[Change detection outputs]
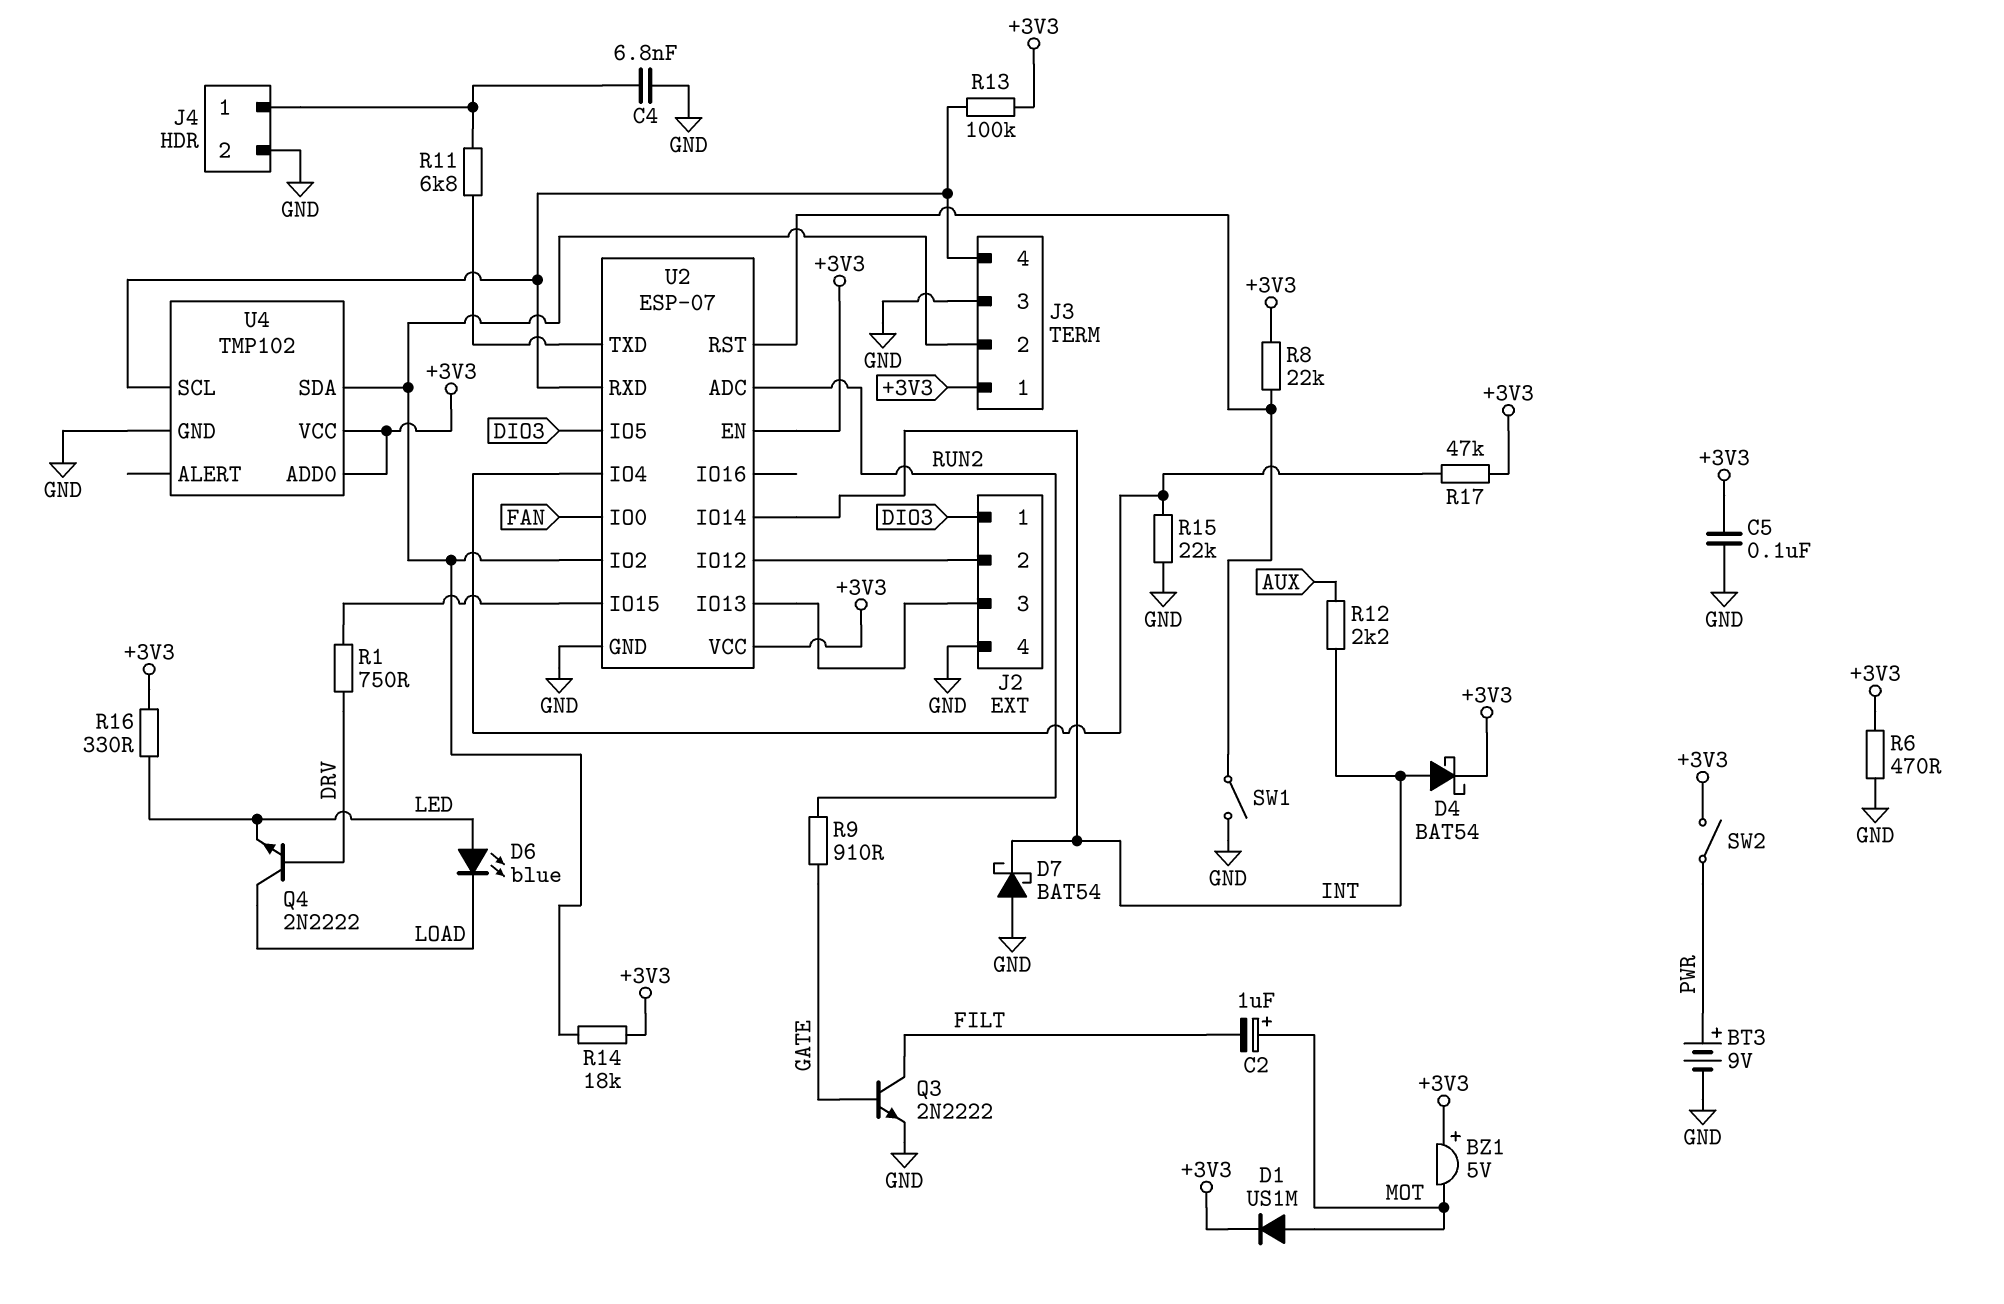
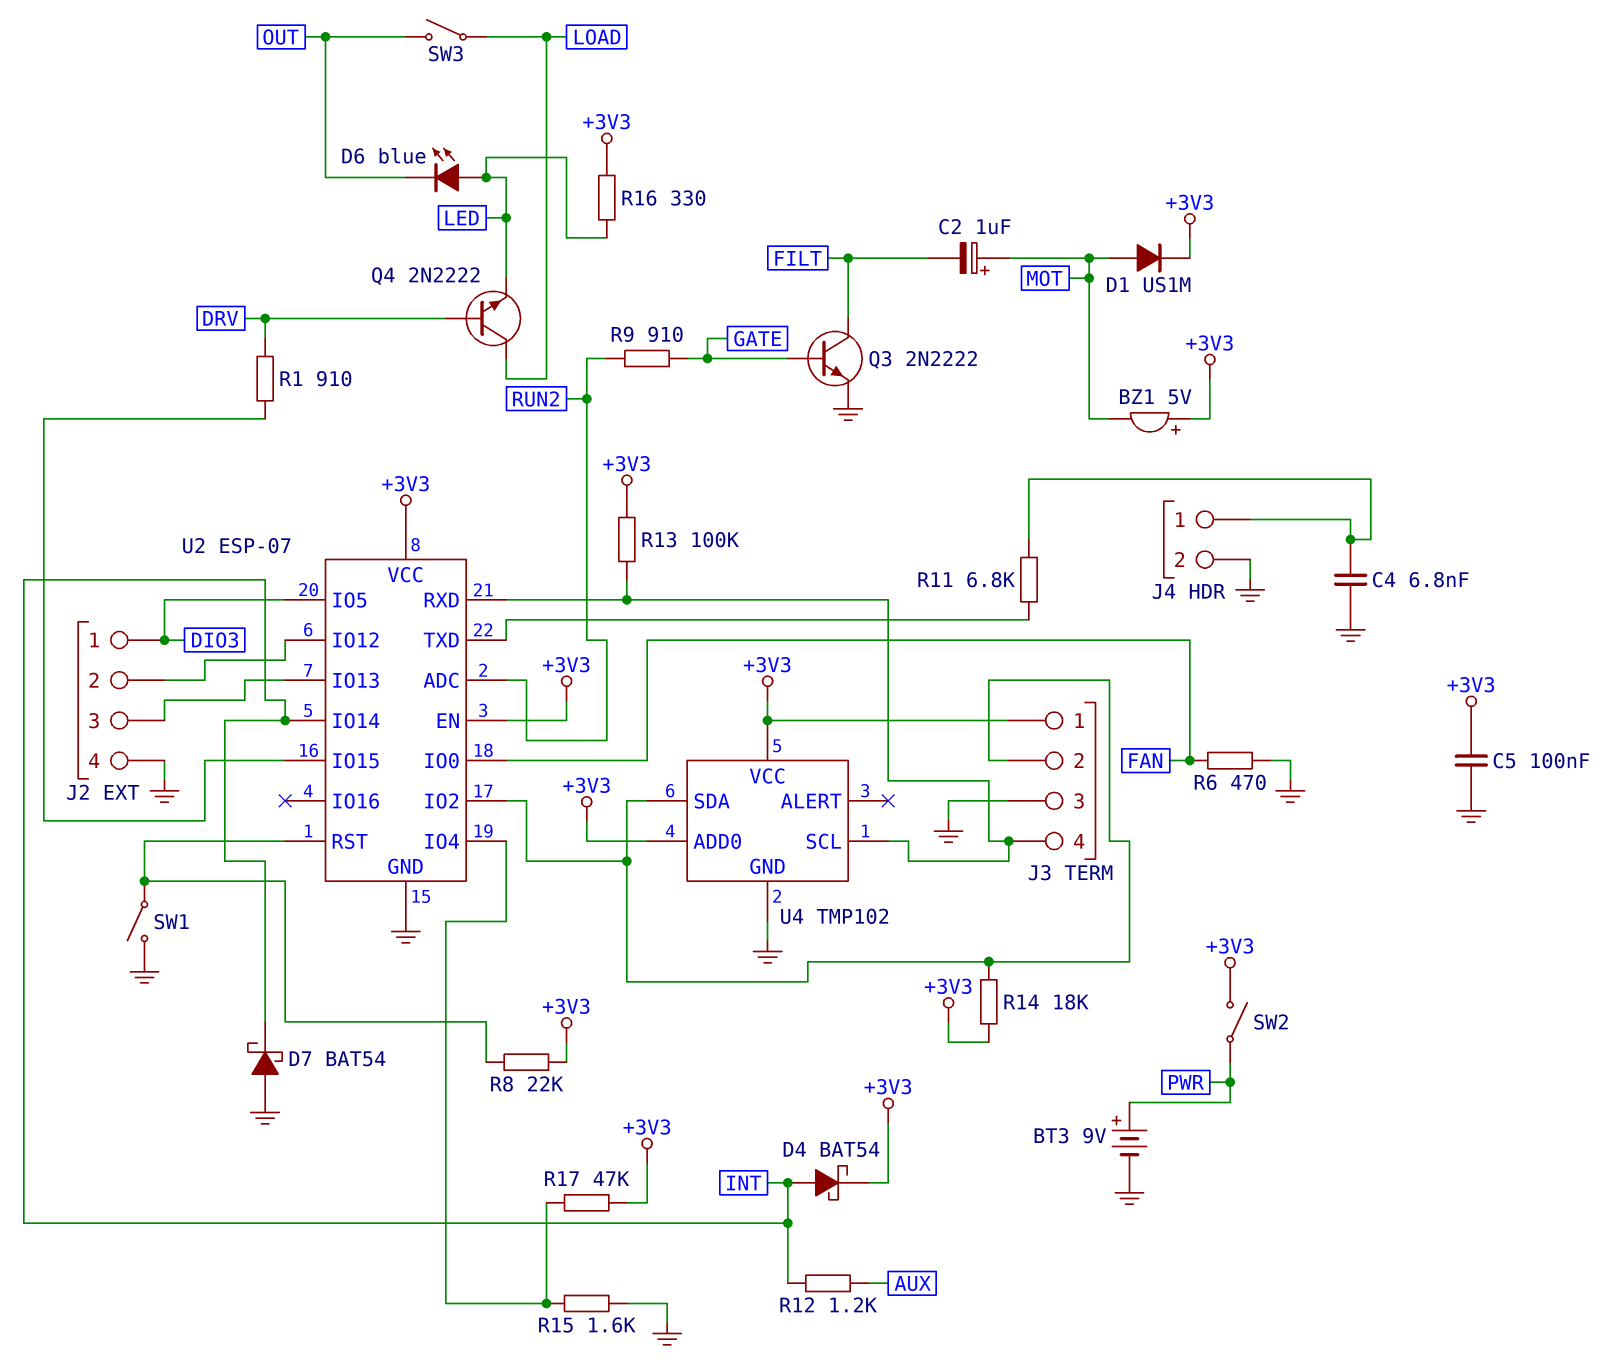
D6: LED blue (A LED, K LOAD) -> LED blue (A LED, K OUT)
R1: 750 (DRV, U2/IO15) -> 910 (DRV, U2/IO15)
R6: 470 (+3V3, GND) -> 470 (FAN, GND)
R12: 2.2k (AUX, INT) -> 1.2k (AUX, INT)
R15: 22k (GND, U2/IO4) -> 1.6k (GND, U2/IO4)
SW3: none -> switch (LOAD, OUT)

GOAL OF THE EXERCISE | Apart from the pictures, every line above must be printed exactly.

EXPECTED ANSWER |
D6: LED blue (A LED, K LOAD) -> LED blue (A LED, K OUT)
R1: 750 (DRV, U2/IO15) -> 910 (DRV, U2/IO15)
R6: 470 (+3V3, GND) -> 470 (FAN, GND)
R12: 2.2k (AUX, INT) -> 1.2k (AUX, INT)
R15: 22k (GND, U2/IO4) -> 1.6k (GND, U2/IO4)
SW3: none -> switch (LOAD, OUT)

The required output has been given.